-- GIVEN DATA --
━━━━

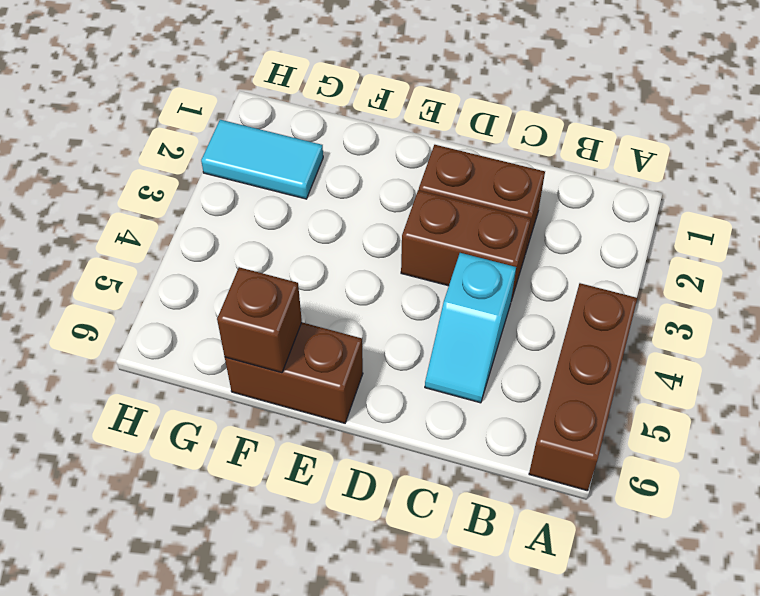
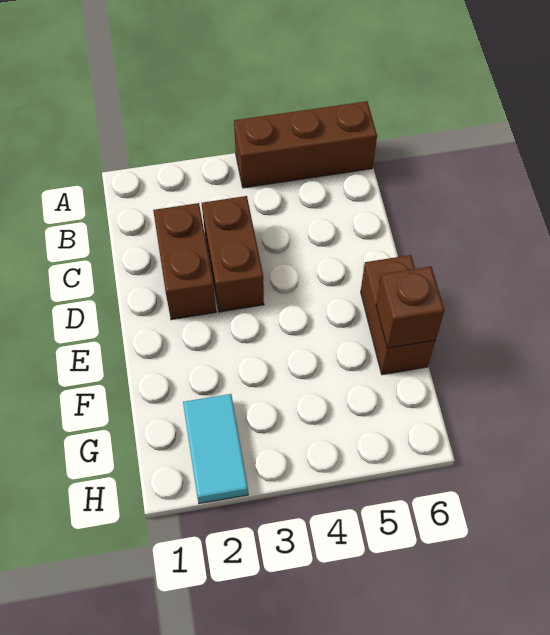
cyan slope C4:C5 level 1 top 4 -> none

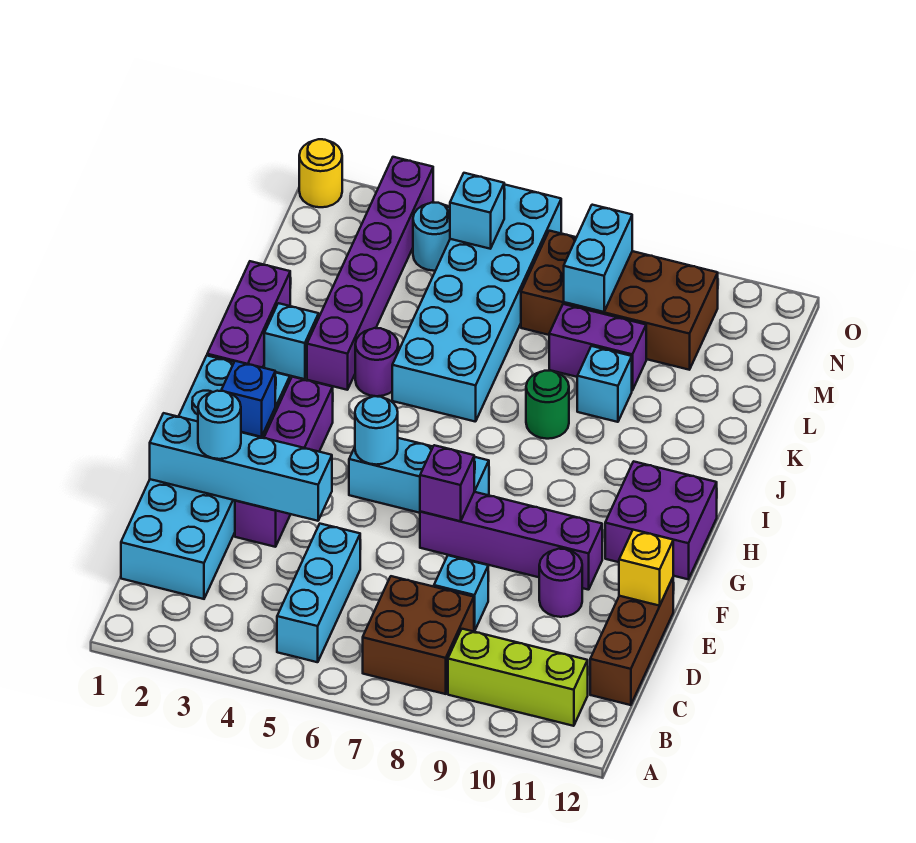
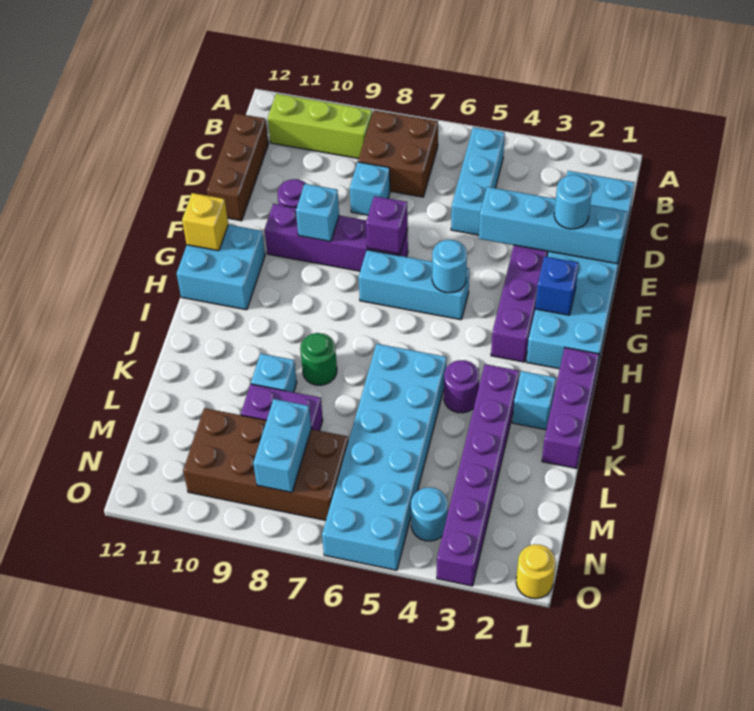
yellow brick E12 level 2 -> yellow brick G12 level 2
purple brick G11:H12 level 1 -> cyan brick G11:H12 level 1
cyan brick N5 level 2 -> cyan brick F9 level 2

━━━━

-- PROBLEM TO SOLVE --
Everything from the line with "yellow brick E12" to the end of the listing above is to be set down exactly, both ends included.

-- YOUR RESPONSE --
yellow brick E12 level 2 -> yellow brick G12 level 2
purple brick G11:H12 level 1 -> cyan brick G11:H12 level 1
cyan brick N5 level 2 -> cyan brick F9 level 2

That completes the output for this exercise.